▸ What the task requires
Set every entry down again exactly, omitting none.

Source records:

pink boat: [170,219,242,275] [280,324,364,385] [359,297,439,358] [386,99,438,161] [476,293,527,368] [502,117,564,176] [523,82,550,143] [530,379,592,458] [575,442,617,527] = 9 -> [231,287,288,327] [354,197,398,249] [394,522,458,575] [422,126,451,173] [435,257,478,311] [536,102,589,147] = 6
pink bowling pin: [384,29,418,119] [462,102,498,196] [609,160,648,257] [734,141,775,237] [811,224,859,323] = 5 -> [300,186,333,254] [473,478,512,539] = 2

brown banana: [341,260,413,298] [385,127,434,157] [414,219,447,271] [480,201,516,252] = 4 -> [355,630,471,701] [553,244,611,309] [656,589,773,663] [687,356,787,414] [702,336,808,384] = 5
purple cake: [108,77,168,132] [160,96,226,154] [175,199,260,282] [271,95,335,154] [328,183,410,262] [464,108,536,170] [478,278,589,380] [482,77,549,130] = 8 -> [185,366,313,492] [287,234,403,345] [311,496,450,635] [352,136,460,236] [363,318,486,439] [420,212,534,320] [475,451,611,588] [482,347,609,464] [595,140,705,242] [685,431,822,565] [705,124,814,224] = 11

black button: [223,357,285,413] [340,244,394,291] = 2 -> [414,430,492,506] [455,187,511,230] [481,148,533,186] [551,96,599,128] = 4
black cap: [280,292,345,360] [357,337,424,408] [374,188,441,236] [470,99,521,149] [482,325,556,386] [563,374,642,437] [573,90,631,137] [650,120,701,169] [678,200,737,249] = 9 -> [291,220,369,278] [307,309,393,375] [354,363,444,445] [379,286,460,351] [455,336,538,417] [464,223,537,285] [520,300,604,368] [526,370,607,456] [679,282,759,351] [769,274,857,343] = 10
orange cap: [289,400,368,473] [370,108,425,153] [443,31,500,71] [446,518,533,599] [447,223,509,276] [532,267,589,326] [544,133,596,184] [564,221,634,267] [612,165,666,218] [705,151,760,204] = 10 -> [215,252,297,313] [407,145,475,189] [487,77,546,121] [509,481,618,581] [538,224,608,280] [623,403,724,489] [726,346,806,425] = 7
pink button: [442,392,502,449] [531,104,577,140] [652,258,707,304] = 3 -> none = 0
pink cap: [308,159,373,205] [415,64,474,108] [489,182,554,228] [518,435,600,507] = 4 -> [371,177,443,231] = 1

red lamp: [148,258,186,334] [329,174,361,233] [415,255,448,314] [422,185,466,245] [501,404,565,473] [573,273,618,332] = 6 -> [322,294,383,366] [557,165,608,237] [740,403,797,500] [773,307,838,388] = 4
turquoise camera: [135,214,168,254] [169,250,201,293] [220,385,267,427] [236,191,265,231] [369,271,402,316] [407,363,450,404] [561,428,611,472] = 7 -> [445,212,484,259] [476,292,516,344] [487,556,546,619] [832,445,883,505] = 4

▸ Exercise result
pink boat: [170,219,242,275] [280,324,364,385] [359,297,439,358] [386,99,438,161] [476,293,527,368] [502,117,564,176] [523,82,550,143] [530,379,592,458] [575,442,617,527] = 9 -> [231,287,288,327] [354,197,398,249] [394,522,458,575] [422,126,451,173] [435,257,478,311] [536,102,589,147] = 6
pink bowling pin: [384,29,418,119] [462,102,498,196] [609,160,648,257] [734,141,775,237] [811,224,859,323] = 5 -> [300,186,333,254] [473,478,512,539] = 2

brown banana: [341,260,413,298] [385,127,434,157] [414,219,447,271] [480,201,516,252] = 4 -> [355,630,471,701] [553,244,611,309] [656,589,773,663] [687,356,787,414] [702,336,808,384] = 5
purple cake: [108,77,168,132] [160,96,226,154] [175,199,260,282] [271,95,335,154] [328,183,410,262] [464,108,536,170] [478,278,589,380] [482,77,549,130] = 8 -> [185,366,313,492] [287,234,403,345] [311,496,450,635] [352,136,460,236] [363,318,486,439] [420,212,534,320] [475,451,611,588] [482,347,609,464] [595,140,705,242] [685,431,822,565] [705,124,814,224] = 11

black button: [223,357,285,413] [340,244,394,291] = 2 -> [414,430,492,506] [455,187,511,230] [481,148,533,186] [551,96,599,128] = 4
black cap: [280,292,345,360] [357,337,424,408] [374,188,441,236] [470,99,521,149] [482,325,556,386] [563,374,642,437] [573,90,631,137] [650,120,701,169] [678,200,737,249] = 9 -> [291,220,369,278] [307,309,393,375] [354,363,444,445] [379,286,460,351] [455,336,538,417] [464,223,537,285] [520,300,604,368] [526,370,607,456] [679,282,759,351] [769,274,857,343] = 10
orange cap: [289,400,368,473] [370,108,425,153] [443,31,500,71] [446,518,533,599] [447,223,509,276] [532,267,589,326] [544,133,596,184] [564,221,634,267] [612,165,666,218] [705,151,760,204] = 10 -> [215,252,297,313] [407,145,475,189] [487,77,546,121] [509,481,618,581] [538,224,608,280] [623,403,724,489] [726,346,806,425] = 7
pink button: [442,392,502,449] [531,104,577,140] [652,258,707,304] = 3 -> none = 0
pink cap: [308,159,373,205] [415,64,474,108] [489,182,554,228] [518,435,600,507] = 4 -> [371,177,443,231] = 1

red lamp: [148,258,186,334] [329,174,361,233] [415,255,448,314] [422,185,466,245] [501,404,565,473] [573,273,618,332] = 6 -> [322,294,383,366] [557,165,608,237] [740,403,797,500] [773,307,838,388] = 4
turquoise camera: [135,214,168,254] [169,250,201,293] [220,385,267,427] [236,191,265,231] [369,271,402,316] [407,363,450,404] [561,428,611,472] = 7 -> [445,212,484,259] [476,292,516,344] [487,556,546,619] [832,445,883,505] = 4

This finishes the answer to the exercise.